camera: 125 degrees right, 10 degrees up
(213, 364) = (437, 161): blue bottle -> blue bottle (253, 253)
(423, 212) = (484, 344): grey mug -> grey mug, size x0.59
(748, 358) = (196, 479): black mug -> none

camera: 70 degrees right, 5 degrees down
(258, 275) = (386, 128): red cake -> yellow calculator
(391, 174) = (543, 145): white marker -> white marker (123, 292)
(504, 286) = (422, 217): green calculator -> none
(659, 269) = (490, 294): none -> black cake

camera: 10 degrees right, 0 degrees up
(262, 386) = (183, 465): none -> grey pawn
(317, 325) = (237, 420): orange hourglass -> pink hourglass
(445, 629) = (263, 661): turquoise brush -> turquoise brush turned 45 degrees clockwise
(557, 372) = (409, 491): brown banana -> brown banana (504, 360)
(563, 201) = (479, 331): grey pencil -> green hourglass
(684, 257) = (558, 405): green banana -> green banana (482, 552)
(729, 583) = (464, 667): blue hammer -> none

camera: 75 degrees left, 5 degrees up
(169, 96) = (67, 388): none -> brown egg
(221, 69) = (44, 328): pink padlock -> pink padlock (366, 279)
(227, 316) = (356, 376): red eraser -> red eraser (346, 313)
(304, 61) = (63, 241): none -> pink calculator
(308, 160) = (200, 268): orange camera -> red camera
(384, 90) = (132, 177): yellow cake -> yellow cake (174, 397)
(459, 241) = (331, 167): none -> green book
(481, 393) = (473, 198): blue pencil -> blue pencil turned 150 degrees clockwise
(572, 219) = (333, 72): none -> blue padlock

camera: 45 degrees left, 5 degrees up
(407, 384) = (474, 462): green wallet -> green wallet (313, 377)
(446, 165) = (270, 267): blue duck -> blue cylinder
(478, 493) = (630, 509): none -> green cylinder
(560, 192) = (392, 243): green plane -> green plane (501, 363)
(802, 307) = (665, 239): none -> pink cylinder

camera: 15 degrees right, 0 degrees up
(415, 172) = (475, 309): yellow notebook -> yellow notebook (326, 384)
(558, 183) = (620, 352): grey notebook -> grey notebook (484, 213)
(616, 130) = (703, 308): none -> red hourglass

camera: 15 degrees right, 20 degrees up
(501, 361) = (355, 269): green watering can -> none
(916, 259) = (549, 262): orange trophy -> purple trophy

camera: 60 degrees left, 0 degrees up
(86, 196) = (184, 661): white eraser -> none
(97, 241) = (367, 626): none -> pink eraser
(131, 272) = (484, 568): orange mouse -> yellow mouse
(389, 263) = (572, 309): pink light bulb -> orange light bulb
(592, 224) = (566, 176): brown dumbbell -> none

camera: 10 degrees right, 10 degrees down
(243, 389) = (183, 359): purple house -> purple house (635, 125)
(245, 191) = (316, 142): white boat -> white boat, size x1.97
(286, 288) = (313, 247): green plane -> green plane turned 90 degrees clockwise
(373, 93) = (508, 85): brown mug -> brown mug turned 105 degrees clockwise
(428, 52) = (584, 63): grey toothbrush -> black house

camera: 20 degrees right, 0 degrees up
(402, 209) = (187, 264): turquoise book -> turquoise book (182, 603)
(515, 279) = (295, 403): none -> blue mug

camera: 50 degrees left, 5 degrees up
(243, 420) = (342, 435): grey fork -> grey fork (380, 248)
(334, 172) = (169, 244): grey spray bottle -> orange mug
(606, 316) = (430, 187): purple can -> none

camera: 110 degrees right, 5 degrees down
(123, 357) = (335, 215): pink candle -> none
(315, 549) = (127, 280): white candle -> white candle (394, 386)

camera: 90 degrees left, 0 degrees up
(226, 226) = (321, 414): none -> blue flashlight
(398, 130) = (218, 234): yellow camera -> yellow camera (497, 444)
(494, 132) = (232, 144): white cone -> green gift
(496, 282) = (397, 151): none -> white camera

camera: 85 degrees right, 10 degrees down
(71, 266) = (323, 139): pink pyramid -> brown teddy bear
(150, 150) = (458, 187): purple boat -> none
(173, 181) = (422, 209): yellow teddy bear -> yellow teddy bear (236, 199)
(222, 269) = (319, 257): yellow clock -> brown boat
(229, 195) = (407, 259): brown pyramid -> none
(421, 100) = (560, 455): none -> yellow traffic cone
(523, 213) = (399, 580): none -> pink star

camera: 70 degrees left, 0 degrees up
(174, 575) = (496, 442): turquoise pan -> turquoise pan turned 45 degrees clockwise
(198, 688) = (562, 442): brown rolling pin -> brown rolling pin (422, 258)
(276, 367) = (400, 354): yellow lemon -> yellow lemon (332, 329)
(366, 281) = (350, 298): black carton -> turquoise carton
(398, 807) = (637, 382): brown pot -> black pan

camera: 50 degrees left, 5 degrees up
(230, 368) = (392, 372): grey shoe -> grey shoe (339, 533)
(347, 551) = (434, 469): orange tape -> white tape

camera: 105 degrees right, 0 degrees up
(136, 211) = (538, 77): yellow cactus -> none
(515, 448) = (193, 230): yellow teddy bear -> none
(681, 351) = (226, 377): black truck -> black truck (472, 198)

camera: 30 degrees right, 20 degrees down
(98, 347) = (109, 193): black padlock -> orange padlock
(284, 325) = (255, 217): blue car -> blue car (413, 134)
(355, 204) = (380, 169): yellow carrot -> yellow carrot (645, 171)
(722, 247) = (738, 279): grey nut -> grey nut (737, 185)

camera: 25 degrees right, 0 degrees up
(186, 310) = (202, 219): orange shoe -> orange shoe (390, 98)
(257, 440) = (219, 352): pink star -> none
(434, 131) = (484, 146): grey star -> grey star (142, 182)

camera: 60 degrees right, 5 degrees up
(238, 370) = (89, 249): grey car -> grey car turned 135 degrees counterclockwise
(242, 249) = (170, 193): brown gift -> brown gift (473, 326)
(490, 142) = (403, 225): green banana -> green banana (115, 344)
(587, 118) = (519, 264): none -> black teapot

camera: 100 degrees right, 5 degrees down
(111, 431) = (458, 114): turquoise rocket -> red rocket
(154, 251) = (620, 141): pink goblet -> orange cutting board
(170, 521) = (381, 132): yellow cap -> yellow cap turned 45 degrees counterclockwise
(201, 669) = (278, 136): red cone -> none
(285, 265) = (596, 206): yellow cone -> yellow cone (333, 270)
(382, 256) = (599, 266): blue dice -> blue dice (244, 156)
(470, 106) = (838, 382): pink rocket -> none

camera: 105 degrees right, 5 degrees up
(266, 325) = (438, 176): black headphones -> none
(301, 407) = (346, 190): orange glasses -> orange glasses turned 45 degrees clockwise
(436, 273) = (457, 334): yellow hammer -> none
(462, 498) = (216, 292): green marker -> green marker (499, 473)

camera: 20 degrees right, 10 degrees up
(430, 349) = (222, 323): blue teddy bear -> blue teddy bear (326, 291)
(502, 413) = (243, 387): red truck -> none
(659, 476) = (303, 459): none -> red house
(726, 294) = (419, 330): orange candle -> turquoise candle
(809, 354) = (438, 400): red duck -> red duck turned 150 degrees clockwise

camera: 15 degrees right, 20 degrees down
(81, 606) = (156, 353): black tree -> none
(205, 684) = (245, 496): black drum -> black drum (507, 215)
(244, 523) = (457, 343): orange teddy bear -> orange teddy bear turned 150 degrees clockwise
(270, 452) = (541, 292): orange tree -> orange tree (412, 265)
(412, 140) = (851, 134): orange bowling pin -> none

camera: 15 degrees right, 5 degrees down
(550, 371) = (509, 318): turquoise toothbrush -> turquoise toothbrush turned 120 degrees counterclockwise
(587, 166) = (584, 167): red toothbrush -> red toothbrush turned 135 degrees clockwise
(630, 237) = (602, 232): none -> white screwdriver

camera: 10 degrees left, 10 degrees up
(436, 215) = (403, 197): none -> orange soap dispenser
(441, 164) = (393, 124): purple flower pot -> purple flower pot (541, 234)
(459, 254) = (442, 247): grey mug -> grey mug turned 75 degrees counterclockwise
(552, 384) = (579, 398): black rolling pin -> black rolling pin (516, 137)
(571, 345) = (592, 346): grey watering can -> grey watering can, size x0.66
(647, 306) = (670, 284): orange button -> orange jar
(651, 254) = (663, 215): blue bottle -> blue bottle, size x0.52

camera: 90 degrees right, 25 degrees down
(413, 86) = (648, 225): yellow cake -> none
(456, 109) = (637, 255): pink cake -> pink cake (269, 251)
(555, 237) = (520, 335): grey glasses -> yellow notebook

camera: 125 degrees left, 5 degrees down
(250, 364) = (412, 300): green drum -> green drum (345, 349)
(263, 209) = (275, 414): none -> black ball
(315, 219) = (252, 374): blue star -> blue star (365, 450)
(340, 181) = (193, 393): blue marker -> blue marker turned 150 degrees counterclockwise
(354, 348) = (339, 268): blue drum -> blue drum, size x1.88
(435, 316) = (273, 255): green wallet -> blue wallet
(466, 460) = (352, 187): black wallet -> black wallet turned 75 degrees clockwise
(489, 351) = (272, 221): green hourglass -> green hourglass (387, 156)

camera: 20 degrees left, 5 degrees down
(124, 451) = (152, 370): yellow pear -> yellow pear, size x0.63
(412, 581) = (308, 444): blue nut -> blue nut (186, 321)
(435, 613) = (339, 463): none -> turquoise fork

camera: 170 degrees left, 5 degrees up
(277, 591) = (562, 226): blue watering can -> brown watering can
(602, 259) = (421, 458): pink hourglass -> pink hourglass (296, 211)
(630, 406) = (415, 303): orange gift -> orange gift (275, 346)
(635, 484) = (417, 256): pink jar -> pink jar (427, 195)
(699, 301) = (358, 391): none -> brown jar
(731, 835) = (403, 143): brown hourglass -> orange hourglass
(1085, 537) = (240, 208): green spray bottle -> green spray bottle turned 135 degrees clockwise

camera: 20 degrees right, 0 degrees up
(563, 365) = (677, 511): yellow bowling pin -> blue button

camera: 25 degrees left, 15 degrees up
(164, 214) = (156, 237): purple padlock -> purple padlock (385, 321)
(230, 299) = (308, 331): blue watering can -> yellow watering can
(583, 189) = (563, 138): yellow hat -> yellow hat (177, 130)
::::::::
*EXERCISE DETAILS:*
Where the word "eraser" appears in a line of the entries, copy that line.

*RESPONSE TO THE EXERCISE:*
(227, 316) = (356, 376): red eraser -> red eraser (346, 313)
(86, 196) = (184, 661): white eraser -> none
(97, 241) = (367, 626): none -> pink eraser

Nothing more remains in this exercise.